Task description:
Exactness is required throughout. Return every record once more.

· · ·

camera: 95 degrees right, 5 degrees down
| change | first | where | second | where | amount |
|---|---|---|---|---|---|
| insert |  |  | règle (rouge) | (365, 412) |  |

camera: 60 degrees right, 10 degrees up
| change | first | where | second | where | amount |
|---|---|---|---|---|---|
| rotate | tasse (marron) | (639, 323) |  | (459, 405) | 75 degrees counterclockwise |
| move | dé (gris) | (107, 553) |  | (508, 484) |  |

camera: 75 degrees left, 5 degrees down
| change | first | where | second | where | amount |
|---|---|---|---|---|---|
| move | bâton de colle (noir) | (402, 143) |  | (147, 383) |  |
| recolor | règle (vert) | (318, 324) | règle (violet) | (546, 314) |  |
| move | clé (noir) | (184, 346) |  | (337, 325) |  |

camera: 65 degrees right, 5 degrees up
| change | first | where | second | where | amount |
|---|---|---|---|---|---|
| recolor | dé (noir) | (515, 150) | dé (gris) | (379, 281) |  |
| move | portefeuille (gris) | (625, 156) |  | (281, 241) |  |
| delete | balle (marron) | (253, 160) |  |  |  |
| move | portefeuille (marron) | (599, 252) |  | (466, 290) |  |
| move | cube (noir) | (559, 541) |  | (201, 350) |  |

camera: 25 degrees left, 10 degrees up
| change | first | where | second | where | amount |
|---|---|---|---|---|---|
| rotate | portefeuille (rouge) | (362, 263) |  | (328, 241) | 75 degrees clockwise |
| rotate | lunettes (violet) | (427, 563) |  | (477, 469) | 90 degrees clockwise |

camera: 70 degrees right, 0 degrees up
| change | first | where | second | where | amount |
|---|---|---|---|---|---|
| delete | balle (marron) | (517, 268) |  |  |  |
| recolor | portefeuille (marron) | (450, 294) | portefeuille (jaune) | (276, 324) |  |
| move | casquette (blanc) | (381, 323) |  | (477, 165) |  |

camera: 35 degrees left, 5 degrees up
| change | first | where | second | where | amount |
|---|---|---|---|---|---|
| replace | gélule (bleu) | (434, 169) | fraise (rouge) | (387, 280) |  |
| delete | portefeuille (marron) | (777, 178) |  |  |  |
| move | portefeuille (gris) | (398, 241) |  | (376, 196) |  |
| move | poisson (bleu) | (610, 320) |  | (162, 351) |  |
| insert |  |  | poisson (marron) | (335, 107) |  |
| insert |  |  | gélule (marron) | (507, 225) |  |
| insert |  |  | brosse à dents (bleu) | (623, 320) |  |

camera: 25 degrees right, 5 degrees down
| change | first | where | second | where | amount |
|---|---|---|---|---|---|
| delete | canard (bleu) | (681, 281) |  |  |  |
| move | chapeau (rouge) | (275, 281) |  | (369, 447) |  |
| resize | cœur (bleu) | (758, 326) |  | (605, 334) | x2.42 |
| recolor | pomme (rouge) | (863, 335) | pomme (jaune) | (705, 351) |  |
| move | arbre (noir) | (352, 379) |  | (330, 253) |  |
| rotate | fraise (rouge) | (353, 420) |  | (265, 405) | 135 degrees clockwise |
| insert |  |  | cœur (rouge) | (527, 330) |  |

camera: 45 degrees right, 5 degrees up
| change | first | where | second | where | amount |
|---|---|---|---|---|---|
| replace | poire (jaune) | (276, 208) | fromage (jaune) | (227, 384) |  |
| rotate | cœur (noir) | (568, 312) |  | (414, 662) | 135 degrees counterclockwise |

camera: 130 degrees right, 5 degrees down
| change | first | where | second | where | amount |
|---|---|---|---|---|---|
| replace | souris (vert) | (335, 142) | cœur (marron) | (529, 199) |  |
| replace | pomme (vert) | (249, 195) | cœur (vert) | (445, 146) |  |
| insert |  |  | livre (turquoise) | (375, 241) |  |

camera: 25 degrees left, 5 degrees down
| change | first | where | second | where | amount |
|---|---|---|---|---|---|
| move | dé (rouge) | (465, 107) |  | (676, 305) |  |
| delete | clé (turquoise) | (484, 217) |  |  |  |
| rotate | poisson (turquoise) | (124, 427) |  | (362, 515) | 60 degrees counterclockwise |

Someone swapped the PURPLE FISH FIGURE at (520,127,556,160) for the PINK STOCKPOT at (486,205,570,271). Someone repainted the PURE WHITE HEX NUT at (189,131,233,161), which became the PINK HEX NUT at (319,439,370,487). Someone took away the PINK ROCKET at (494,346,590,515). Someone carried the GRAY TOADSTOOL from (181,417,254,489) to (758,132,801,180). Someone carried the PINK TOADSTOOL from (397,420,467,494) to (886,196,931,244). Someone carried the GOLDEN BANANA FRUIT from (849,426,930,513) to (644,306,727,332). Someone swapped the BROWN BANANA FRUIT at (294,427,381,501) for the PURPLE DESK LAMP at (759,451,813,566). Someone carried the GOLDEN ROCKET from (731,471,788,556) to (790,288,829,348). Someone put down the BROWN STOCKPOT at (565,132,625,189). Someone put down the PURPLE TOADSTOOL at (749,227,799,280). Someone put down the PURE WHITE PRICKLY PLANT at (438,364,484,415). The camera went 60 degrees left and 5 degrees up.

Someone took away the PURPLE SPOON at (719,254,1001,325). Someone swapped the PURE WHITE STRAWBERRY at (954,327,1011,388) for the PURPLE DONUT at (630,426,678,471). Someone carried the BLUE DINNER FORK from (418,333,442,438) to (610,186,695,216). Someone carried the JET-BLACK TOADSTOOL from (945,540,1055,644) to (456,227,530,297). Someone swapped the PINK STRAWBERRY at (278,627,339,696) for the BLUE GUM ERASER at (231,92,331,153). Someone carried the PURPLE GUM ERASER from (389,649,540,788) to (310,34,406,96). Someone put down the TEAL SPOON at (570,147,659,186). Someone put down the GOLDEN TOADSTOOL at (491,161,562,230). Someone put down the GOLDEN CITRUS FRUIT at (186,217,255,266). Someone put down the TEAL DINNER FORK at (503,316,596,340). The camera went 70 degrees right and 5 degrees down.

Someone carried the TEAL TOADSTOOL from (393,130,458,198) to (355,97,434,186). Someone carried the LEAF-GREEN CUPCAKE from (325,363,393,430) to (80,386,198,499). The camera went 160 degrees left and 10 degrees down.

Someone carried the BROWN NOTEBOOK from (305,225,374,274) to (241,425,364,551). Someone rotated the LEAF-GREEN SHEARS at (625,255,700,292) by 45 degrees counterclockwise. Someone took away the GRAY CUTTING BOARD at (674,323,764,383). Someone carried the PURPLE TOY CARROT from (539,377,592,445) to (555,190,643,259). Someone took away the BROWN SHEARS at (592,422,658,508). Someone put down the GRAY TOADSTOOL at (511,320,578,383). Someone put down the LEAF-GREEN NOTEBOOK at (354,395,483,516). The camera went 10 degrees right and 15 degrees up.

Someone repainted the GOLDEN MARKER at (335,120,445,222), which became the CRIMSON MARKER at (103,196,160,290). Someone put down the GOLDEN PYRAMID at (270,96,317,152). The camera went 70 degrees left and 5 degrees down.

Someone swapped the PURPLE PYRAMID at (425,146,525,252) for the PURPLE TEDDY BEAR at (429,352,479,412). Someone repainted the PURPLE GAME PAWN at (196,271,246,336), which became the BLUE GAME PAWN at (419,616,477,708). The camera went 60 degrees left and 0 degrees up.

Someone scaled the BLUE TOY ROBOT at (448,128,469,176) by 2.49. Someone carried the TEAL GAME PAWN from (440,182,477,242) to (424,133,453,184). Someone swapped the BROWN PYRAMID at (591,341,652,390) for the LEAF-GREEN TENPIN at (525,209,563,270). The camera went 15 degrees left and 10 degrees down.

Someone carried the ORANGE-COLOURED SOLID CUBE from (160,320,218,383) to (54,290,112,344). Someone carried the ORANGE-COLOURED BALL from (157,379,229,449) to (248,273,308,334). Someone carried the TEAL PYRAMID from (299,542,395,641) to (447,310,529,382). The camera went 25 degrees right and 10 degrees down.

· · ·

Solution to the problem:
camera: 95 degrees right, 5 degrees down
| change | first | where | second | where | amount |
|---|---|---|---|---|---|
| insert |  |  | règle (rouge) | (365, 412) |  |

camera: 60 degrees right, 10 degrees up
| change | first | where | second | where | amount |
|---|---|---|---|---|---|
| rotate | tasse (marron) | (639, 323) |  | (459, 405) | 75 degrees counterclockwise |
| move | dé (gris) | (107, 553) |  | (508, 484) |  |

camera: 75 degrees left, 5 degrees down
| change | first | where | second | where | amount |
|---|---|---|---|---|---|
| move | bâton de colle (noir) | (402, 143) |  | (147, 383) |  |
| recolor | règle (vert) | (318, 324) | règle (violet) | (546, 314) |  |
| move | clé (noir) | (184, 346) |  | (337, 325) |  |

camera: 65 degrees right, 5 degrees up
| change | first | where | second | where | amount |
|---|---|---|---|---|---|
| recolor | dé (noir) | (515, 150) | dé (gris) | (379, 281) |  |
| move | portefeuille (gris) | (625, 156) |  | (281, 241) |  |
| delete | balle (marron) | (253, 160) |  |  |  |
| move | portefeuille (marron) | (599, 252) |  | (466, 290) |  |
| move | cube (noir) | (559, 541) |  | (201, 350) |  |

camera: 25 degrees left, 10 degrees up
| change | first | where | second | where | amount |
|---|---|---|---|---|---|
| rotate | portefeuille (rouge) | (362, 263) |  | (328, 241) | 75 degrees clockwise |
| rotate | lunettes (violet) | (427, 563) |  | (477, 469) | 90 degrees clockwise |

camera: 70 degrees right, 0 degrees up
| change | first | where | second | where | amount |
|---|---|---|---|---|---|
| delete | balle (marron) | (517, 268) |  |  |  |
| recolor | portefeuille (marron) | (450, 294) | portefeuille (jaune) | (276, 324) |  |
| move | casquette (blanc) | (381, 323) |  | (477, 165) |  |

camera: 35 degrees left, 5 degrees up
| change | first | where | second | where | amount |
|---|---|---|---|---|---|
| replace | gélule (bleu) | (434, 169) | fraise (rouge) | (387, 280) |  |
| delete | portefeuille (marron) | (777, 178) |  |  |  |
| move | portefeuille (gris) | (398, 241) |  | (376, 196) |  |
| move | poisson (bleu) | (610, 320) |  | (162, 351) |  |
| insert |  |  | poisson (marron) | (335, 107) |  |
| insert |  |  | gélule (marron) | (507, 225) |  |
| insert |  |  | brosse à dents (bleu) | (623, 320) |  |

camera: 25 degrees right, 5 degrees down
| change | first | where | second | where | amount |
|---|---|---|---|---|---|
| delete | canard (bleu) | (681, 281) |  |  |  |
| move | chapeau (rouge) | (275, 281) |  | (369, 447) |  |
| resize | cœur (bleu) | (758, 326) |  | (605, 334) | x2.42 |
| recolor | pomme (rouge) | (863, 335) | pomme (jaune) | (705, 351) |  |
| move | arbre (noir) | (352, 379) |  | (330, 253) |  |
| rotate | fraise (rouge) | (353, 420) |  | (265, 405) | 135 degrees clockwise |
| insert |  |  | cœur (rouge) | (527, 330) |  |

camera: 45 degrees right, 5 degrees up
| change | first | where | second | where | amount |
|---|---|---|---|---|---|
| replace | poire (jaune) | (276, 208) | fromage (jaune) | (227, 384) |  |
| rotate | cœur (noir) | (568, 312) |  | (414, 662) | 135 degrees counterclockwise |

camera: 130 degrees right, 5 degrees down
| change | first | where | second | where | amount |
|---|---|---|---|---|---|
| replace | souris (vert) | (335, 142) | cœur (marron) | (529, 199) |  |
| replace | pomme (vert) | (249, 195) | cœur (vert) | (445, 146) |  |
| insert |  |  | livre (turquoise) | (375, 241) |  |

camera: 25 degrees left, 5 degrees down
| change | first | where | second | where | amount |
|---|---|---|---|---|---|
| move | dé (rouge) | (465, 107) |  | (676, 305) |  |
| delete | clé (turquoise) | (484, 217) |  |  |  |
| rotate | poisson (turquoise) | (124, 427) |  | (362, 515) | 60 degrees counterclockwise |

Someone swapped the PURPLE FISH FIGURE at (520,127,556,160) for the PINK STOCKPOT at (486,205,570,271). Someone repainted the PURE WHITE HEX NUT at (189,131,233,161), which became the PINK HEX NUT at (319,439,370,487). Someone took away the PINK ROCKET at (494,346,590,515). Someone carried the GRAY TOADSTOOL from (181,417,254,489) to (758,132,801,180). Someone carried the PINK TOADSTOOL from (397,420,467,494) to (886,196,931,244). Someone carried the GOLDEN BANANA FRUIT from (849,426,930,513) to (644,306,727,332). Someone swapped the BROWN BANANA FRUIT at (294,427,381,501) for the PURPLE DESK LAMP at (759,451,813,566). Someone carried the GOLDEN ROCKET from (731,471,788,556) to (790,288,829,348). Someone put down the BROWN STOCKPOT at (565,132,625,189). Someone put down the PURPLE TOADSTOOL at (749,227,799,280). Someone put down the PURE WHITE PRICKLY PLANT at (438,364,484,415). The camera went 60 degrees left and 5 degrees up.

Someone took away the PURPLE SPOON at (719,254,1001,325). Someone swapped the PURE WHITE STRAWBERRY at (954,327,1011,388) for the PURPLE DONUT at (630,426,678,471). Someone carried the BLUE DINNER FORK from (418,333,442,438) to (610,186,695,216). Someone carried the JET-BLACK TOADSTOOL from (945,540,1055,644) to (456,227,530,297). Someone swapped the PINK STRAWBERRY at (278,627,339,696) for the BLUE GUM ERASER at (231,92,331,153). Someone carried the PURPLE GUM ERASER from (389,649,540,788) to (310,34,406,96). Someone put down the TEAL SPOON at (570,147,659,186). Someone put down the GOLDEN TOADSTOOL at (491,161,562,230). Someone put down the GOLDEN CITRUS FRUIT at (186,217,255,266). Someone put down the TEAL DINNER FORK at (503,316,596,340). The camera went 70 degrees right and 5 degrees down.

Someone carried the TEAL TOADSTOOL from (393,130,458,198) to (355,97,434,186). Someone carried the LEAF-GREEN CUPCAKE from (325,363,393,430) to (80,386,198,499). The camera went 160 degrees left and 10 degrees down.

Someone carried the BROWN NOTEBOOK from (305,225,374,274) to (241,425,364,551). Someone rotated the LEAF-GREEN SHEARS at (625,255,700,292) by 45 degrees counterclockwise. Someone took away the GRAY CUTTING BOARD at (674,323,764,383). Someone carried the PURPLE TOY CARROT from (539,377,592,445) to (555,190,643,259). Someone took away the BROWN SHEARS at (592,422,658,508). Someone put down the GRAY TOADSTOOL at (511,320,578,383). Someone put down the LEAF-GREEN NOTEBOOK at (354,395,483,516). The camera went 10 degrees right and 15 degrees up.

Someone repainted the GOLDEN MARKER at (335,120,445,222), which became the CRIMSON MARKER at (103,196,160,290). Someone put down the GOLDEN PYRAMID at (270,96,317,152). The camera went 70 degrees left and 5 degrees down.

Someone swapped the PURPLE PYRAMID at (425,146,525,252) for the PURPLE TEDDY BEAR at (429,352,479,412). Someone repainted the PURPLE GAME PAWN at (196,271,246,336), which became the BLUE GAME PAWN at (419,616,477,708). The camera went 60 degrees left and 0 degrees up.

Someone scaled the BLUE TOY ROBOT at (448,128,469,176) by 2.49. Someone carried the TEAL GAME PAWN from (440,182,477,242) to (424,133,453,184). Someone swapped the BROWN PYRAMID at (591,341,652,390) for the LEAF-GREEN TENPIN at (525,209,563,270). The camera went 15 degrees left and 10 degrees down.

Someone carried the ORANGE-COLOURED SOLID CUBE from (160,320,218,383) to (54,290,112,344). Someone carried the ORANGE-COLOURED BALL from (157,379,229,449) to (248,273,308,334). Someone carried the TEAL PYRAMID from (299,542,395,641) to (447,310,529,382). The camera went 25 degrees right and 10 degrees down.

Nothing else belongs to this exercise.